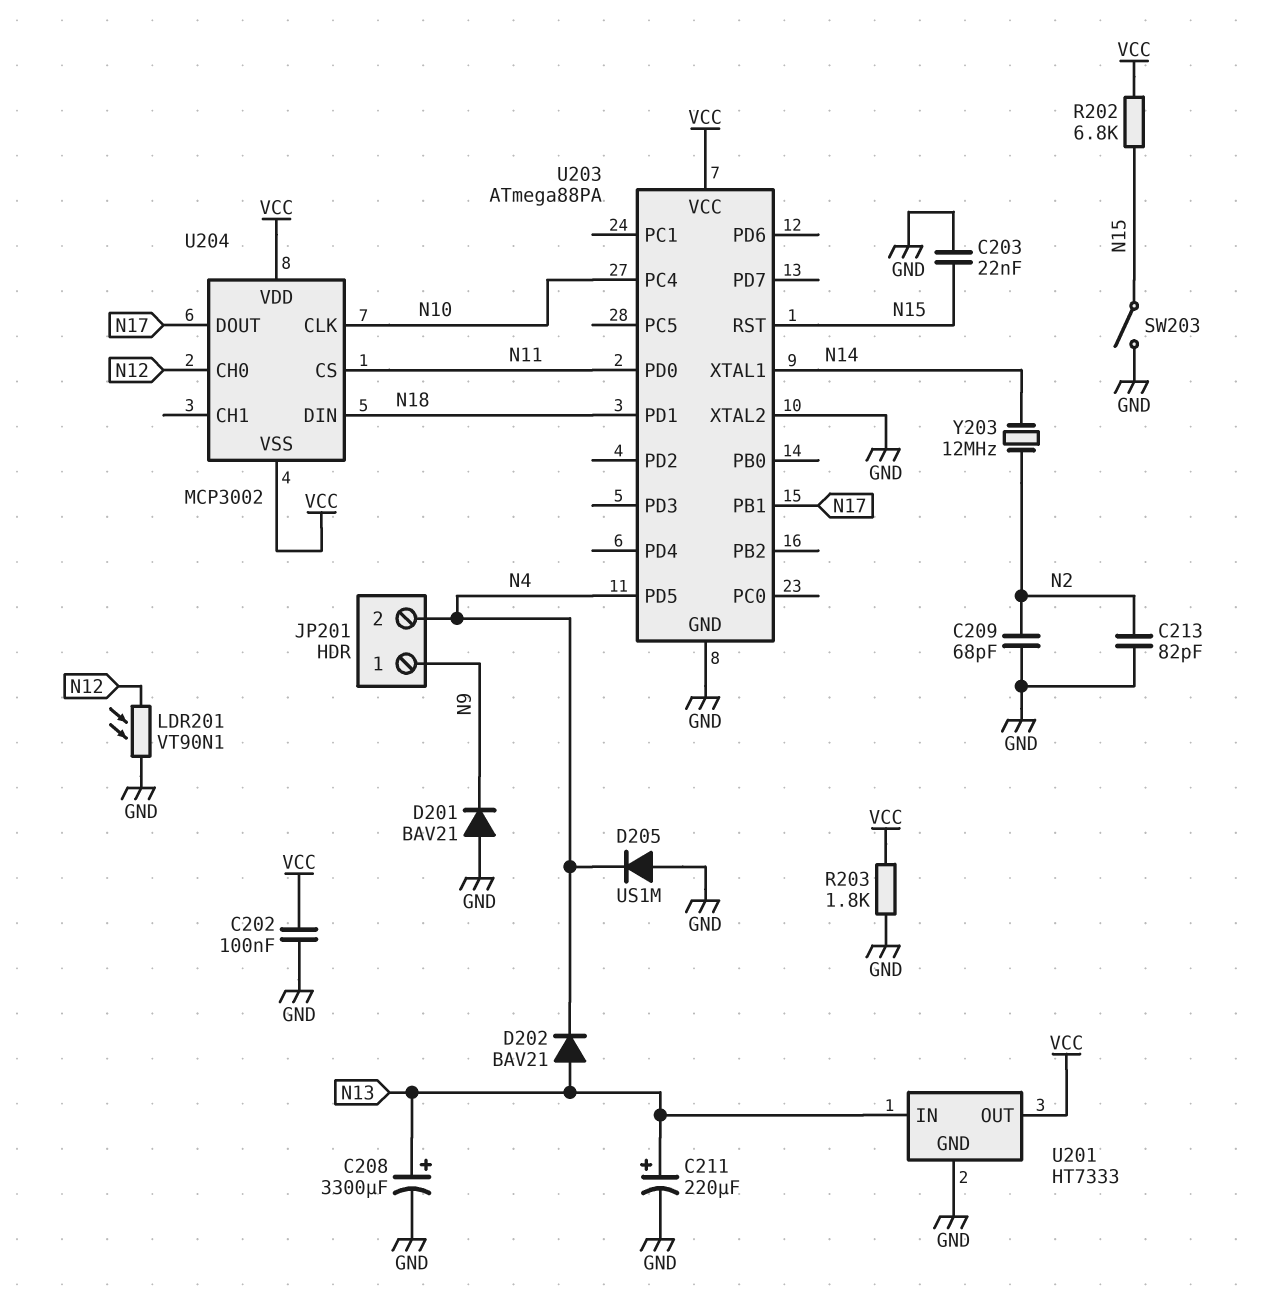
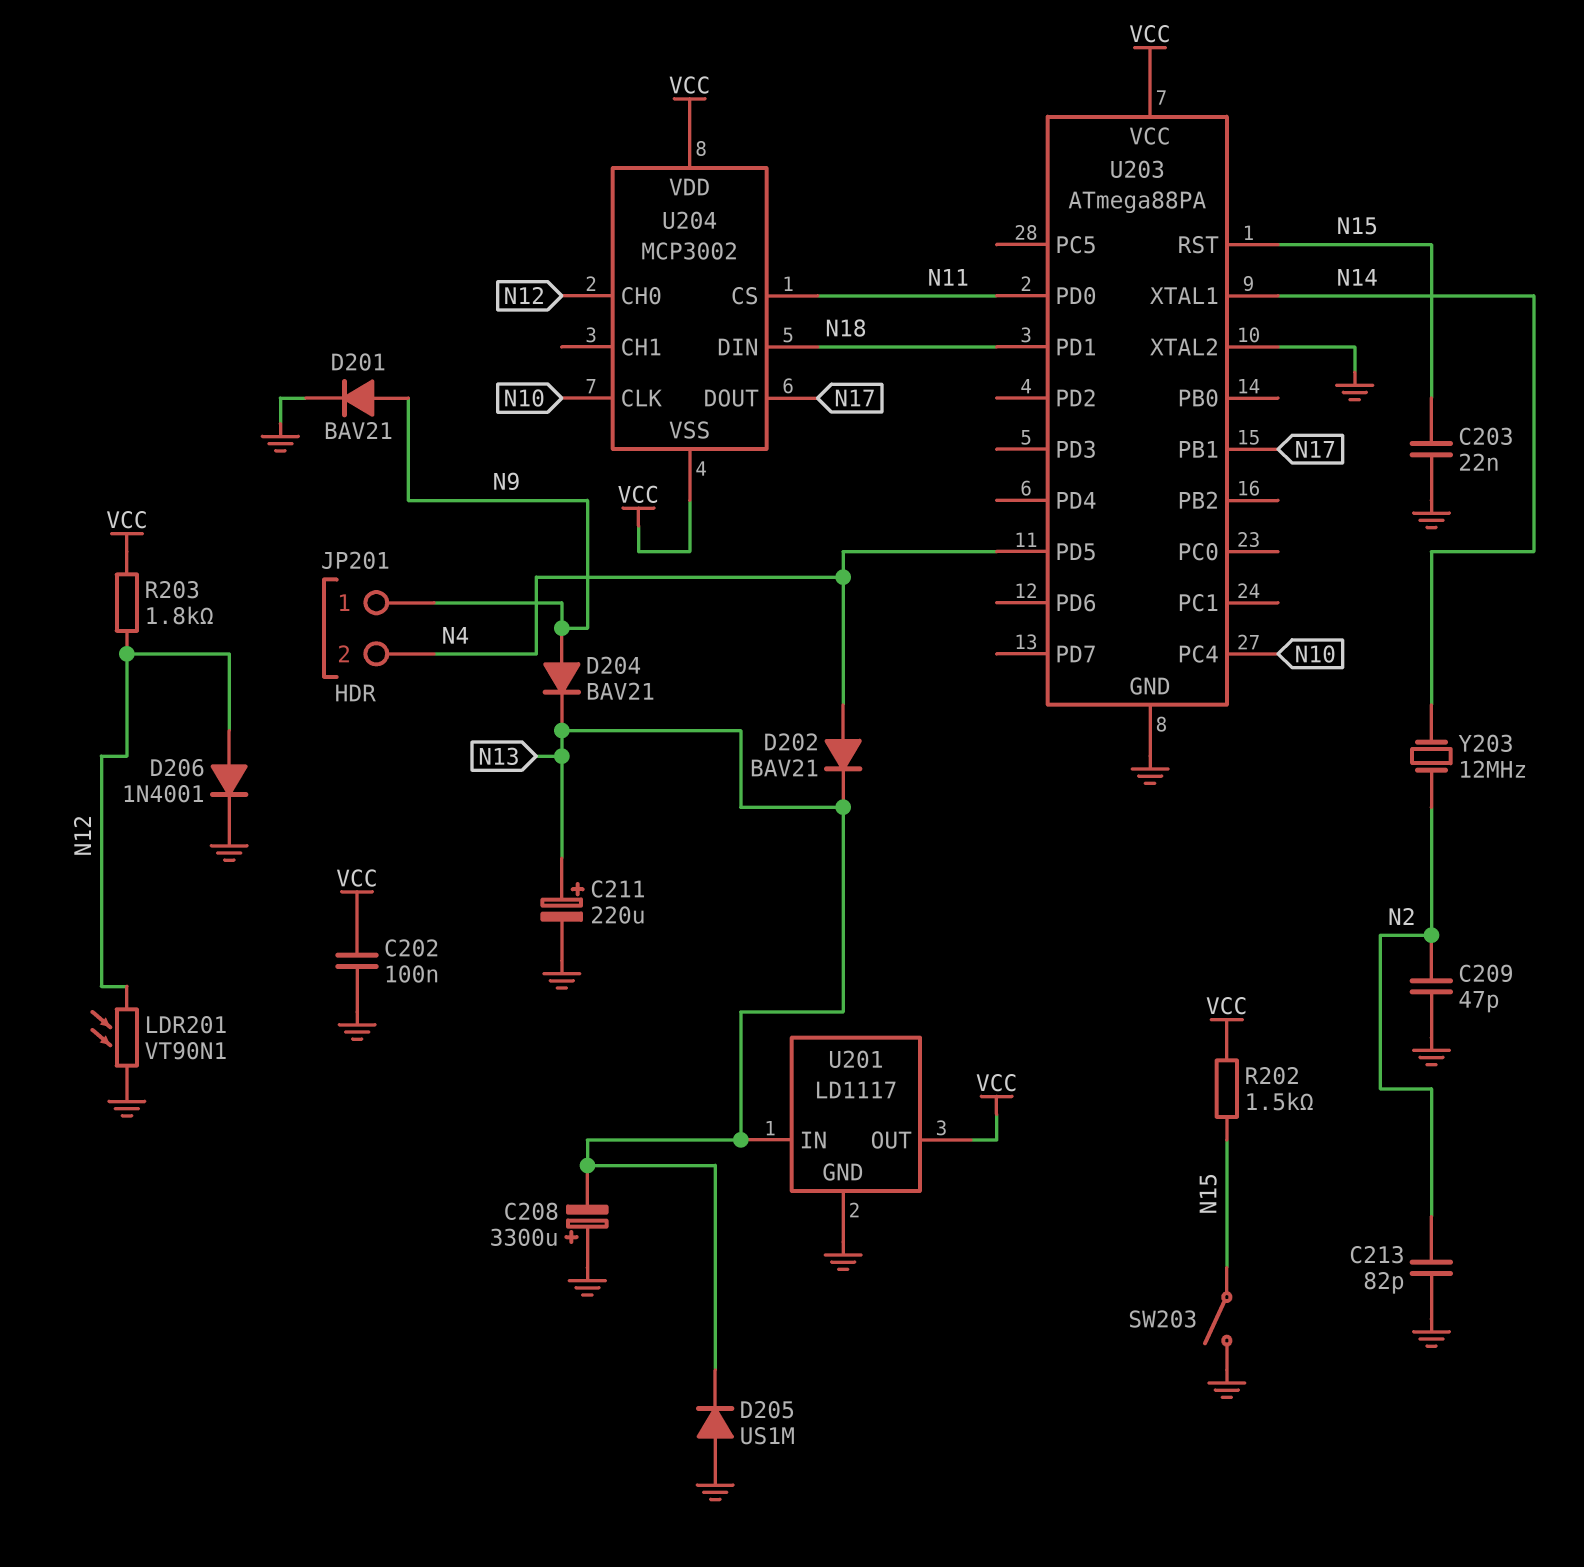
C208: 3300uF (plus N13, minus GND) -> 3300uF (plus GND, minus N13)
C209: 68pF (GND, N2) -> 47pF (GND, N2)
D201: diode BAV21 (A GND, K N9) -> diode BAV21 (A N9, K GND)
D202: diode BAV21 (A N13, K N4) -> diode BAV21 (A N4, K N13)
D204: none -> diode BAV21 (A N9, K N13)
D205: diode US1M (A GND, K N4) -> diode US1M (A GND, K N13)
D206: none -> diode 1N4001 (A N12, K GND)
R202: 6.8k (N15, VCC) -> 1.5k (N15, VCC)
R203: 1.8k (GND, VCC) -> 1.8k (N12, VCC)
U201: HT7333 -> LD1117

◆ **Work required**: Lines above that contain the string "none" make up the answer.

◆ **Output for this exercise**:
D204: none -> diode BAV21 (A N9, K N13)
D206: none -> diode 1N4001 (A N12, K GND)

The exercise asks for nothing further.